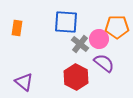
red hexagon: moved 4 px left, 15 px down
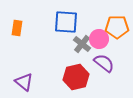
gray cross: moved 2 px right
red hexagon: rotated 20 degrees clockwise
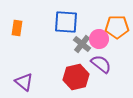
purple semicircle: moved 3 px left, 1 px down
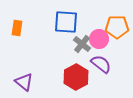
red hexagon: rotated 15 degrees counterclockwise
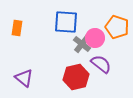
orange pentagon: rotated 20 degrees clockwise
pink circle: moved 4 px left, 1 px up
red hexagon: rotated 15 degrees clockwise
purple triangle: moved 4 px up
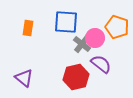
orange rectangle: moved 11 px right
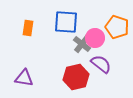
purple triangle: rotated 30 degrees counterclockwise
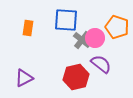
blue square: moved 2 px up
gray cross: moved 4 px up
purple triangle: rotated 36 degrees counterclockwise
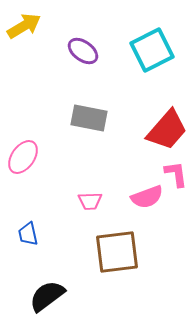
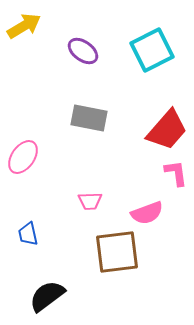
pink L-shape: moved 1 px up
pink semicircle: moved 16 px down
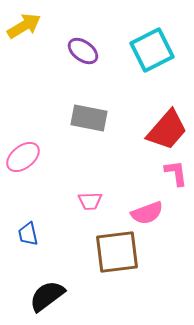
pink ellipse: rotated 16 degrees clockwise
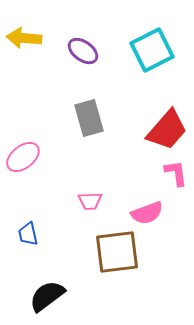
yellow arrow: moved 12 px down; rotated 144 degrees counterclockwise
gray rectangle: rotated 63 degrees clockwise
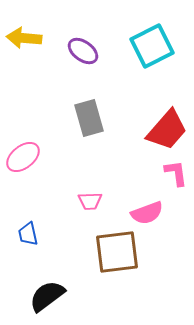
cyan square: moved 4 px up
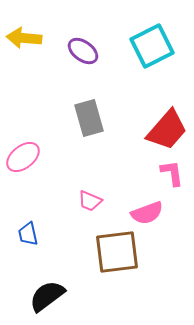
pink L-shape: moved 4 px left
pink trapezoid: rotated 25 degrees clockwise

====

List every line in the records above that contains the string "shape".

*ANSWER FOR THE TASK*
pink L-shape: moved 1 px up
pink L-shape: moved 4 px left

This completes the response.